### Task description
Each line of the records needs to be written out exactly, with any image left out.

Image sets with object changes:

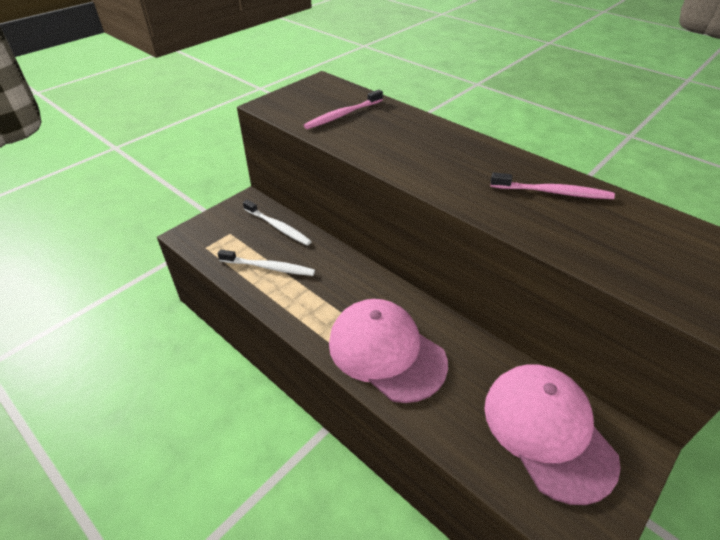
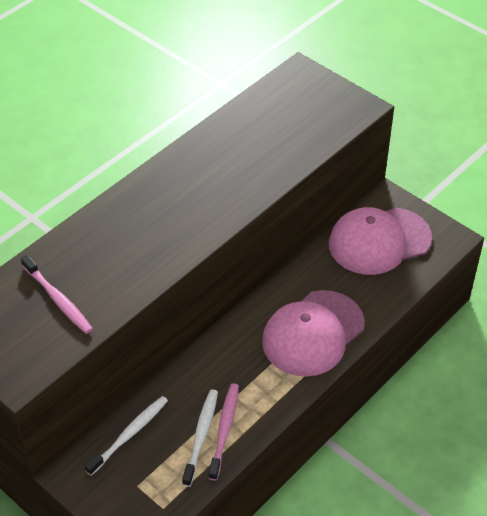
camera: 90 degrees left, 5 degrees up
(553, 192) = (220, 154): pink toothbrush -> pink toothbrush (224, 429)

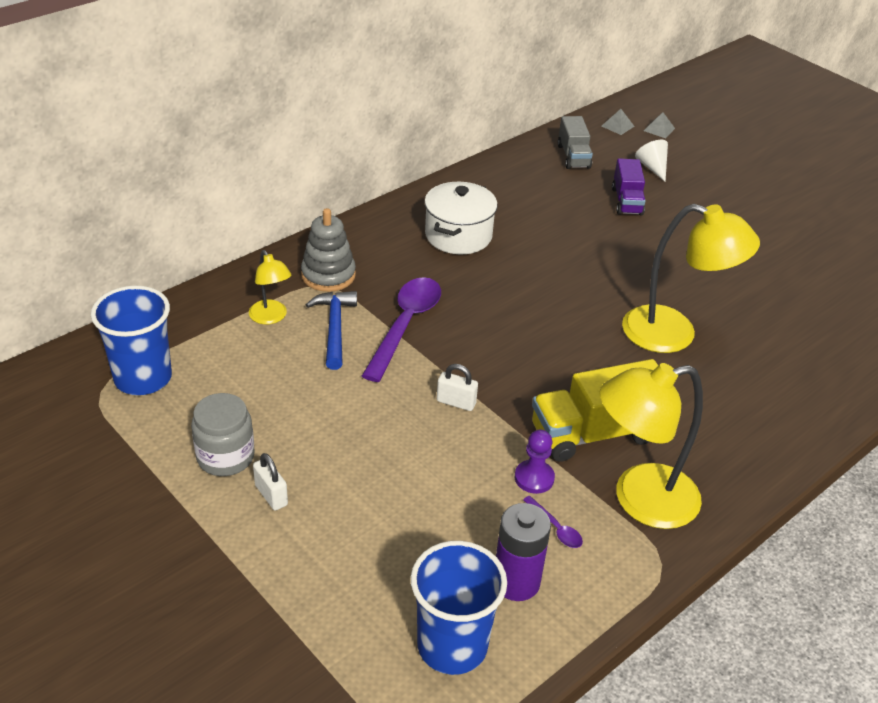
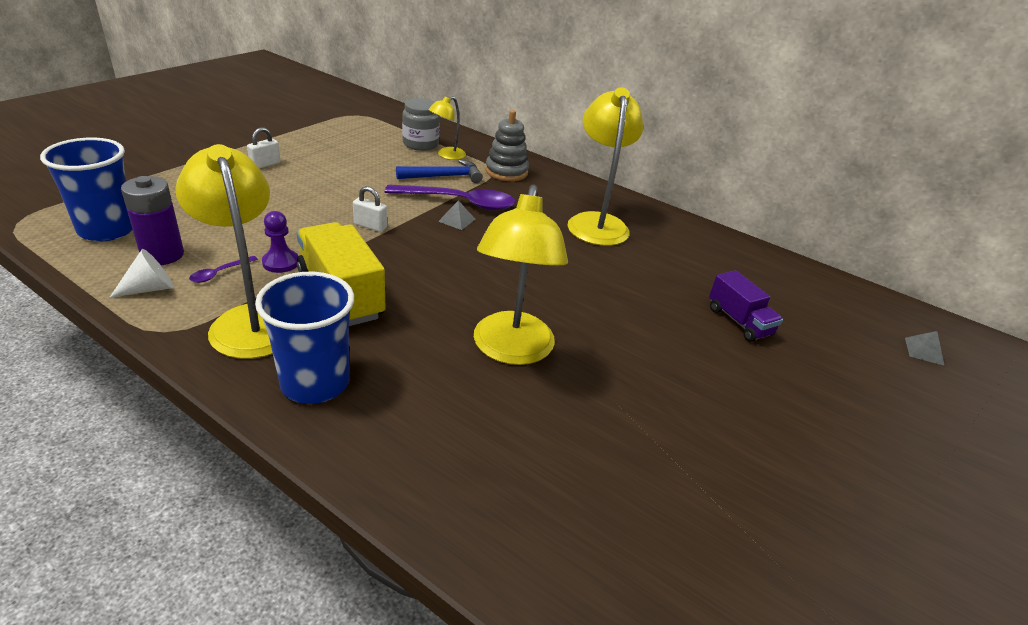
camera: 75 degrees right, 5 degrees down
(143, 378) = (372, 124): blue cup -> blue cup (315, 383)
(225, 457) = (301, 150): grey jar -> grey jar (420, 144)
(456, 402) = (370, 226): white padlock -> white padlock turned 75 degrees counterclockwise
(458, 235) = (596, 222): white pot -> yellow lamp
(573, 156) = (791, 285): grey truck -> none
(617, 126) = (891, 317): grey pyramid -> grey pyramid (457, 220)
(627, 201) = (739, 321): purple truck -> purple truck turned 105 degrees counterclockwise
(652, 167) = (829, 343): white cone -> white cone (150, 288)

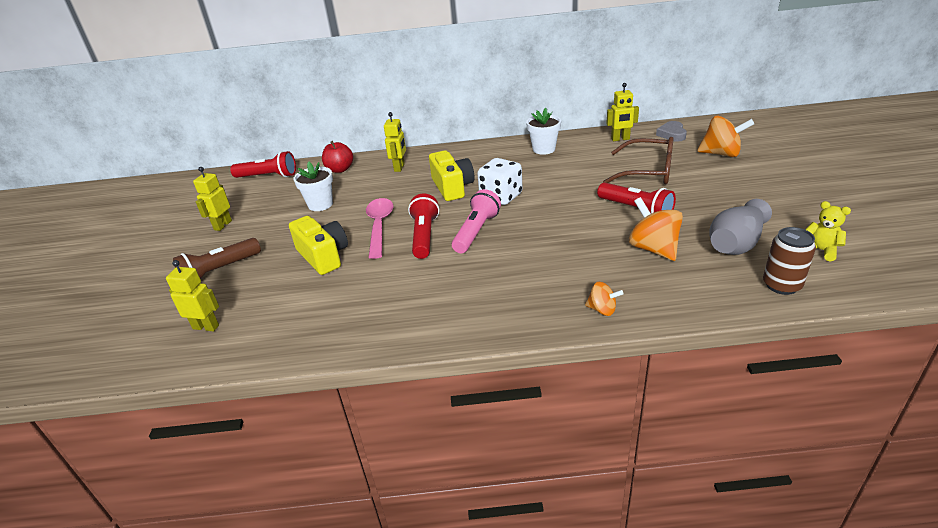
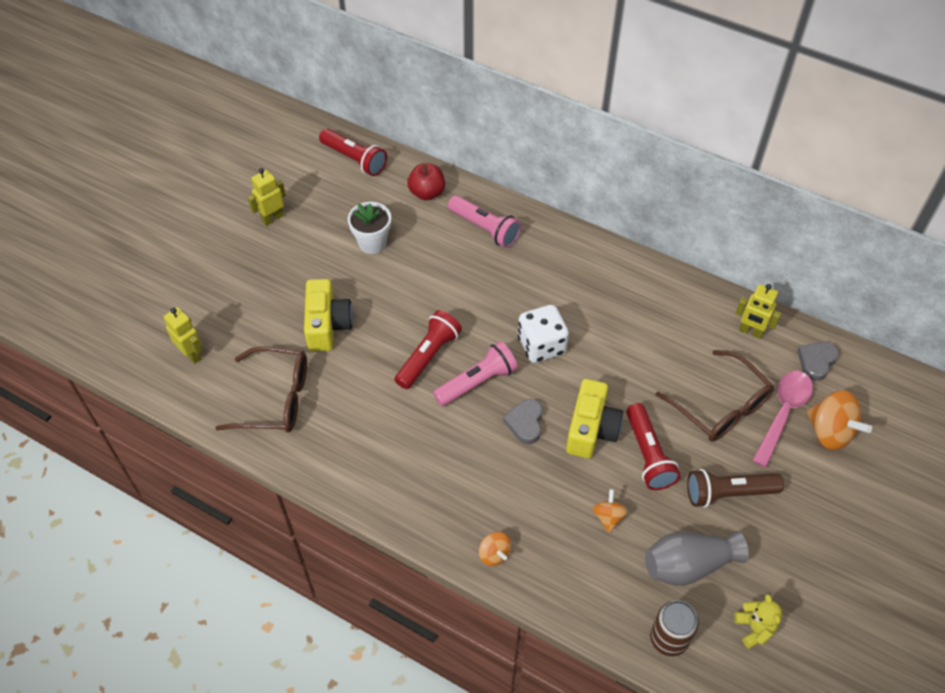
camera: 30 degrees right, 20 degrees up
(220, 271) = (236, 286): brown flashlight -> brown flashlight (728, 493)
(314, 316) = (274, 398): none -> brown glasses
(379, 226) = (400, 314): pink spoon -> pink spoon (783, 413)
(399, 167) = (485, 228): yellow robot -> pink flashlight
(452, 187) = (509, 298): yellow camera -> yellow camera (591, 429)
(536, 234) = (525, 423): none -> grey heart
(544, 149) = (653, 294): white flower pot -> none
(653, 249) = (608, 517): orange spinning top -> orange spinning top, size x0.55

### Written solution
camera: 90 degrees left, 5 degrees up
(553, 192) = (220, 154): pink toothbrush -> pink toothbrush (224, 429)

camera: 75 degrees right, 5 degrees down
(143, 378) = (372, 124): blue cup -> blue cup (315, 383)
(225, 457) = (301, 150): grey jar -> grey jar (420, 144)
(456, 402) = (370, 226): white padlock -> white padlock turned 75 degrees counterclockwise
(458, 235) = (596, 222): white pot -> yellow lamp
(573, 156) = (791, 285): grey truck -> none
(617, 126) = (891, 317): grey pyramid -> grey pyramid (457, 220)
(627, 201) = (739, 321): purple truck -> purple truck turned 105 degrees counterclockwise
(652, 167) = (829, 343): white cone -> white cone (150, 288)

camera: 30 degrees right, 20 degrees up
(220, 271) = (236, 286): brown flashlight -> brown flashlight (728, 493)
(314, 316) = (274, 398): none -> brown glasses
(379, 226) = (400, 314): pink spoon -> pink spoon (783, 413)
(399, 167) = (485, 228): yellow robot -> pink flashlight
(452, 187) = (509, 298): yellow camera -> yellow camera (591, 429)
(536, 234) = (525, 423): none -> grey heart
(544, 149) = (653, 294): white flower pot -> none
(653, 249) = (608, 517): orange spinning top -> orange spinning top, size x0.55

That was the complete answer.